- _TASK REQUIREMENTS_:
Pull out every line in the data below that contains the string "shortInstrumentName", treating uppercase and lowercase as different.

- _INFORMATION PROVIDED_:
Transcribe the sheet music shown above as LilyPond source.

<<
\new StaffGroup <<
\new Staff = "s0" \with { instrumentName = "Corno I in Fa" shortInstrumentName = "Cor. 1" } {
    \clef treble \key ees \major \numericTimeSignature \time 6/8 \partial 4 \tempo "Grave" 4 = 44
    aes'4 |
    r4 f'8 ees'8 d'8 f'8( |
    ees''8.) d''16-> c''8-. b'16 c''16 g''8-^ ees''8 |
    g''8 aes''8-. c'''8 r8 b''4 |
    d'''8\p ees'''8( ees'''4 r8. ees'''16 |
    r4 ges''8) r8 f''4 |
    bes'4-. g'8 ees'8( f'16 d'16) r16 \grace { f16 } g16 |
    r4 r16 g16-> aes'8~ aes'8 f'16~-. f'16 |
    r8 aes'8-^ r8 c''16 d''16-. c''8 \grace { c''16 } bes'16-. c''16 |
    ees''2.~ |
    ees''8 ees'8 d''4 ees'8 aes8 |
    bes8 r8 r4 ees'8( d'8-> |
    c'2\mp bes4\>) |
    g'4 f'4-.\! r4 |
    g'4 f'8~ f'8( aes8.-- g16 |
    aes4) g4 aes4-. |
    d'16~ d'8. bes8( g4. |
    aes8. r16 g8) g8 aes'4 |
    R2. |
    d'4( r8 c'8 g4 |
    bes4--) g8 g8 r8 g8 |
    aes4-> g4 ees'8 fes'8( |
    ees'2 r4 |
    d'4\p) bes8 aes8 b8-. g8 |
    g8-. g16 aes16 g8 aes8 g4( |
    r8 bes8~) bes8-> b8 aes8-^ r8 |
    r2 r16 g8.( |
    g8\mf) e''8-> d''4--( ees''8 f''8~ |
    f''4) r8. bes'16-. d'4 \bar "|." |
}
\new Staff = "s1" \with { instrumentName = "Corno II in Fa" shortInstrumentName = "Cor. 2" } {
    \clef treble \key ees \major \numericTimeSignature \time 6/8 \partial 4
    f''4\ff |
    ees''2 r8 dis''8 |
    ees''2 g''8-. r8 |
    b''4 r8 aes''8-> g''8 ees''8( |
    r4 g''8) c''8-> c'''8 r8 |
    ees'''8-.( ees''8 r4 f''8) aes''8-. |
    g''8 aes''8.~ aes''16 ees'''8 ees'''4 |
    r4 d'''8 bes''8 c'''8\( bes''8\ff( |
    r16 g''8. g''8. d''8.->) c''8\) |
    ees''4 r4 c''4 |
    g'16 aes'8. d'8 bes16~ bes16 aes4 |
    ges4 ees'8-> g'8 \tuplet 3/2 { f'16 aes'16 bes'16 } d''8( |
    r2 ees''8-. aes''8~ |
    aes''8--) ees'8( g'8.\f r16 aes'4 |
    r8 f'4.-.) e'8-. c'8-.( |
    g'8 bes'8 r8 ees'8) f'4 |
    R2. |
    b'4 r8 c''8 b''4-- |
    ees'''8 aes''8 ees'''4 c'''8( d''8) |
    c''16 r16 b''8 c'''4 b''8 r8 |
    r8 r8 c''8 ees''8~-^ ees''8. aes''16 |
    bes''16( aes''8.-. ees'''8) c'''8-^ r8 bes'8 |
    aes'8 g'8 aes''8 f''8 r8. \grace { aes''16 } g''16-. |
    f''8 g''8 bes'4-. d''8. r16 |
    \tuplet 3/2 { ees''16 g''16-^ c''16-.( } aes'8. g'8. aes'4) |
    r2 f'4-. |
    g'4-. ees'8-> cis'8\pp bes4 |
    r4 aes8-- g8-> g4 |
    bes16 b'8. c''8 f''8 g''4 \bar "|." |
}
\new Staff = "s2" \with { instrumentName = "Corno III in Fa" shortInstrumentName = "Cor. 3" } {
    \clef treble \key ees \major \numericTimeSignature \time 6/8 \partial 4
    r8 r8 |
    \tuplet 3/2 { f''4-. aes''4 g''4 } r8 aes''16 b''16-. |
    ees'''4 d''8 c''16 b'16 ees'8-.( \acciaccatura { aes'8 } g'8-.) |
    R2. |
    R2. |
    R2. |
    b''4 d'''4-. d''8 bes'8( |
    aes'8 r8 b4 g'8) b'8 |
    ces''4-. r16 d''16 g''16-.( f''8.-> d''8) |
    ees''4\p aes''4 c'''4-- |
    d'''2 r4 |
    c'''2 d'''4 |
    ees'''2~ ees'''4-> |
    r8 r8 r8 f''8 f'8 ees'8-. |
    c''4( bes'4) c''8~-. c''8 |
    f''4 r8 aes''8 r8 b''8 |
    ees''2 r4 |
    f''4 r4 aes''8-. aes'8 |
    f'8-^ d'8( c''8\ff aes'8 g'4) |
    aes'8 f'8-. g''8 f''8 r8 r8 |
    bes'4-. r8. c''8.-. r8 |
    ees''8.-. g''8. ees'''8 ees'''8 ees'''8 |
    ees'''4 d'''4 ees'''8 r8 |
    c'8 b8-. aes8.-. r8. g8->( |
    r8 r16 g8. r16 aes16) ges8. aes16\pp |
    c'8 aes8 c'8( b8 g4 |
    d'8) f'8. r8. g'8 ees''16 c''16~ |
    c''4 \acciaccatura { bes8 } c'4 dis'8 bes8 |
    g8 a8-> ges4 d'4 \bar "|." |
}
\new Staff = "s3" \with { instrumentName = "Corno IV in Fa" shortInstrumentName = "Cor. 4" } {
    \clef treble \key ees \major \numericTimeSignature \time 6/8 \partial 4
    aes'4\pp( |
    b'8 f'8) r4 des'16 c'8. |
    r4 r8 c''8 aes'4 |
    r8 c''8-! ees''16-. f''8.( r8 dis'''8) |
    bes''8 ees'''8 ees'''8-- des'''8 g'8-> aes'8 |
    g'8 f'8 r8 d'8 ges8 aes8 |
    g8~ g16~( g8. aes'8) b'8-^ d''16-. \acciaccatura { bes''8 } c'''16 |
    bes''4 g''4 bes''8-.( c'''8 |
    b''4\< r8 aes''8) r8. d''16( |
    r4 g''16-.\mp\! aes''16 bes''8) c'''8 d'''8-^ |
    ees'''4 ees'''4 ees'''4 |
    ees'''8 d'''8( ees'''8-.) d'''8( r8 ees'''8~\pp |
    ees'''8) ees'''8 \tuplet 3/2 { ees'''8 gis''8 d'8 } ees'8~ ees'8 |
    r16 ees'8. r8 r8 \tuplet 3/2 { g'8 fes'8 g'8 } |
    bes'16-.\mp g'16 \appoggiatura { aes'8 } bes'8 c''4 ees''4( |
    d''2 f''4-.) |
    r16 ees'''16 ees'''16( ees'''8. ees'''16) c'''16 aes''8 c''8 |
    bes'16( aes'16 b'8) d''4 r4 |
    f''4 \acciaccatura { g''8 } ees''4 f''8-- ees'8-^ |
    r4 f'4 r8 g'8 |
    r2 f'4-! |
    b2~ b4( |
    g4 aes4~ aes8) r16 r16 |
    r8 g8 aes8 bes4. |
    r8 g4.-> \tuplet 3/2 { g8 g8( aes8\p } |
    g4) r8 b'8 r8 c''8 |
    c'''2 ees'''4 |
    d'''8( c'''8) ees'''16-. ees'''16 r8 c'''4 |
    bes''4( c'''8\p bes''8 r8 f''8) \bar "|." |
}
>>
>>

- _THE ANSWER_:
\new Staff = "s0" \with { instrumentName = "Corno I in Fa" shortInstrumentName = "Cor. 1" } {
\new Staff = "s1" \with { instrumentName = "Corno II in Fa" shortInstrumentName = "Cor. 2" } {
\new Staff = "s2" \with { instrumentName = "Corno III in Fa" shortInstrumentName = "Cor. 3" } {
\new Staff = "s3" \with { instrumentName = "Corno IV in Fa" shortInstrumentName = "Cor. 4" } {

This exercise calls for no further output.